▶ DATA FOR PROCESSING
※ ※ ※
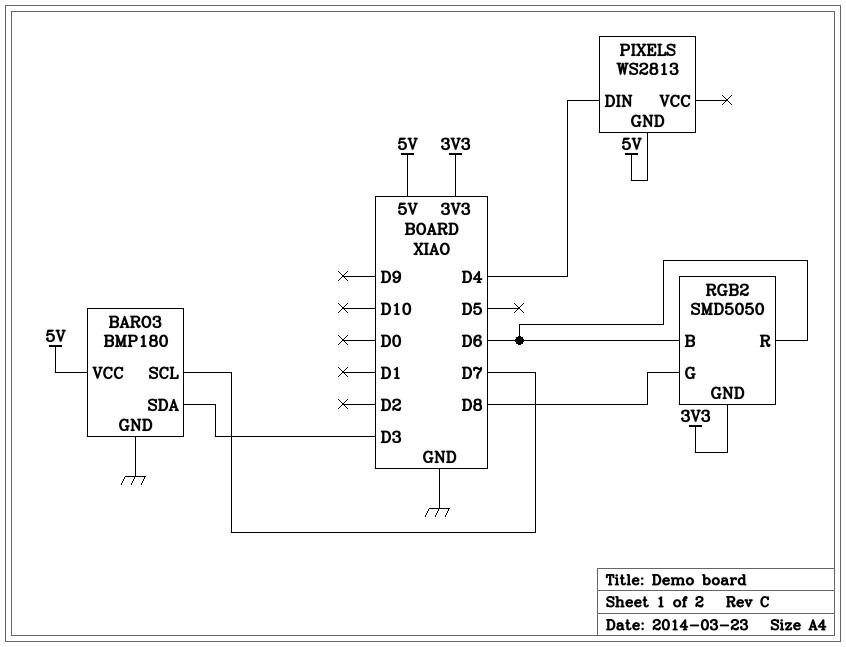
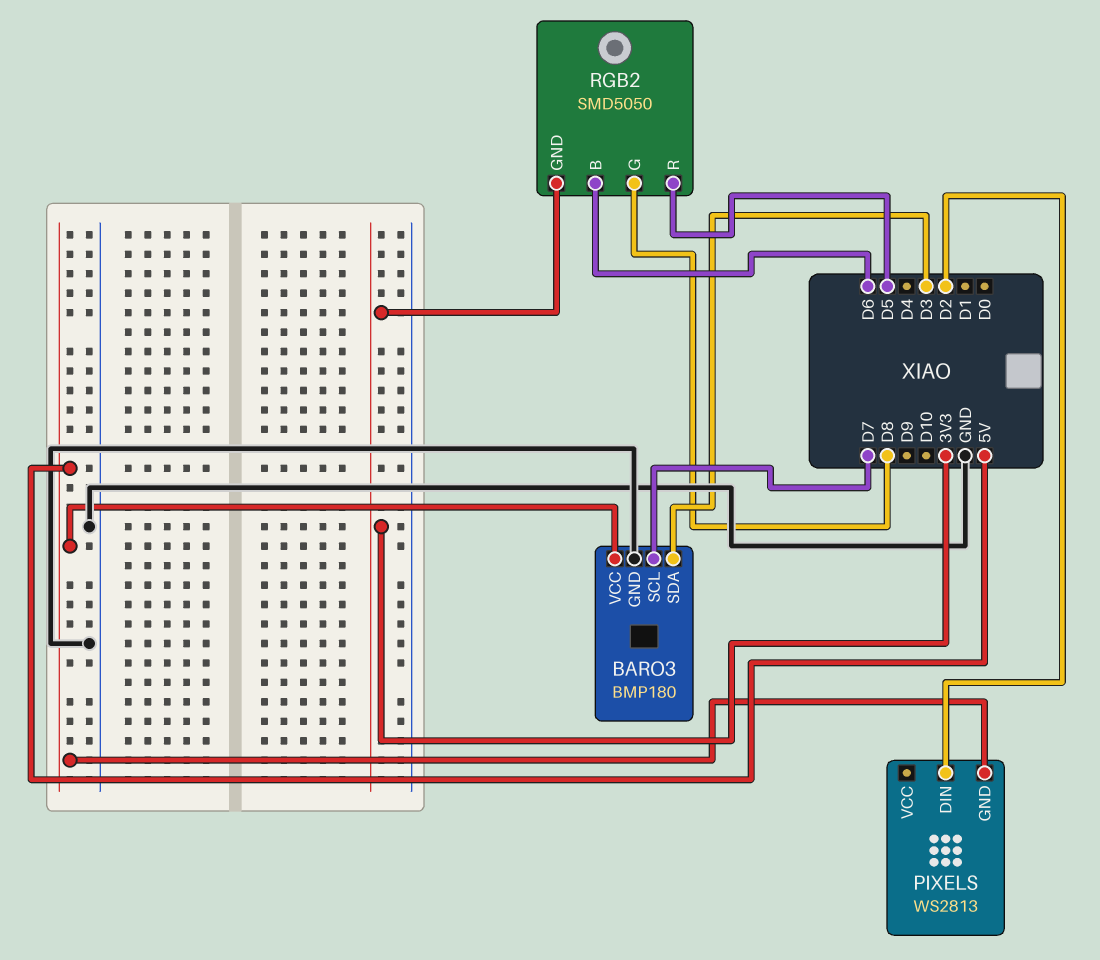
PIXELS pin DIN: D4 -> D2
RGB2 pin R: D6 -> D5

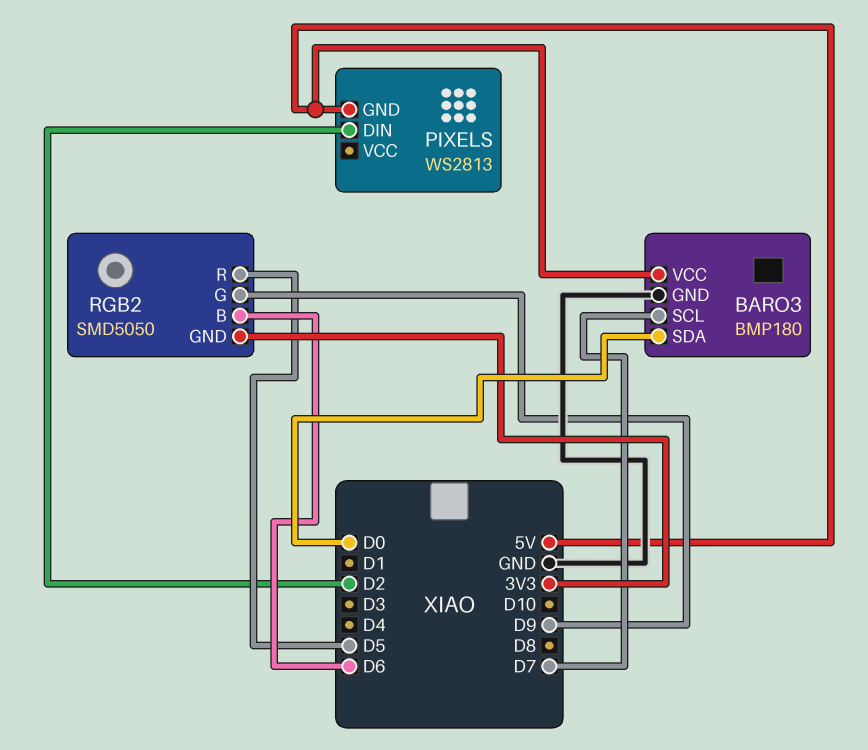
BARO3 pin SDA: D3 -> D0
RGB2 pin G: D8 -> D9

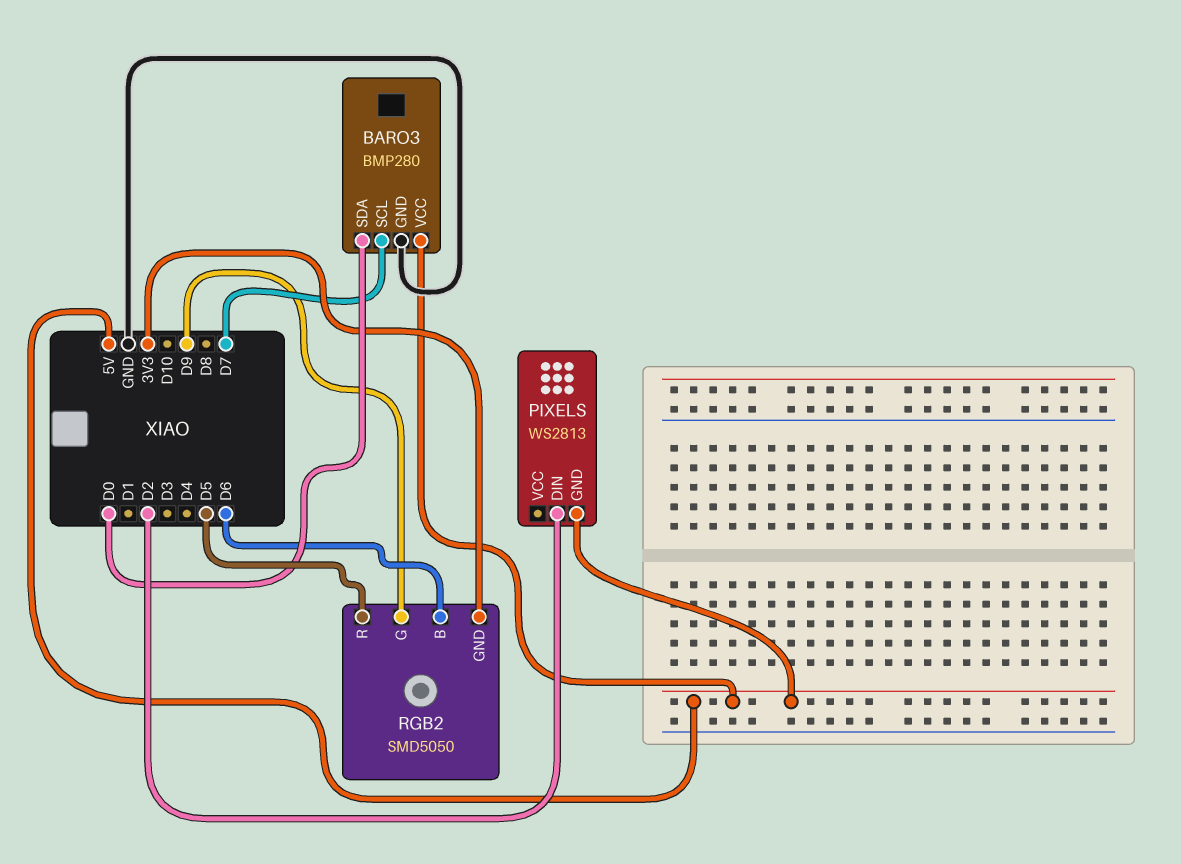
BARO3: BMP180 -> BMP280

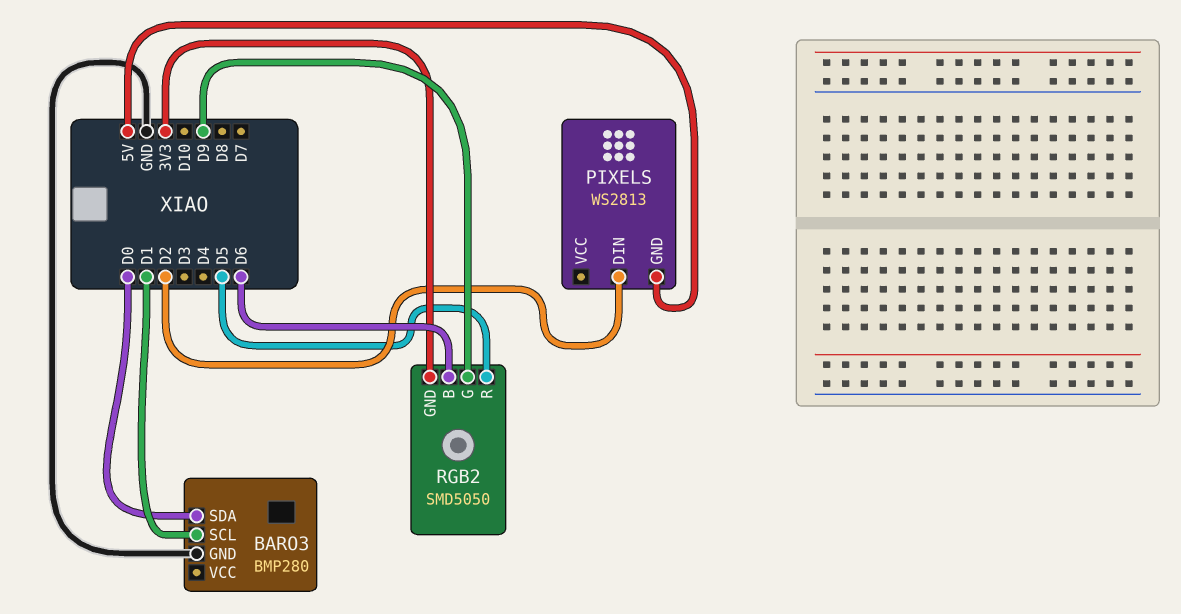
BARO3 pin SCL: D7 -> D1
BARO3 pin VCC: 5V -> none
※ ※ ※
▶ TASK STATEMENT
Could you write the entries out again exactly, without their pictures?

▶ YOUR SOLUTION
PIXELS pin DIN: D4 -> D2
RGB2 pin R: D6 -> D5

BARO3 pin SDA: D3 -> D0
RGB2 pin G: D8 -> D9

BARO3: BMP180 -> BMP280

BARO3 pin SCL: D7 -> D1
BARO3 pin VCC: 5V -> none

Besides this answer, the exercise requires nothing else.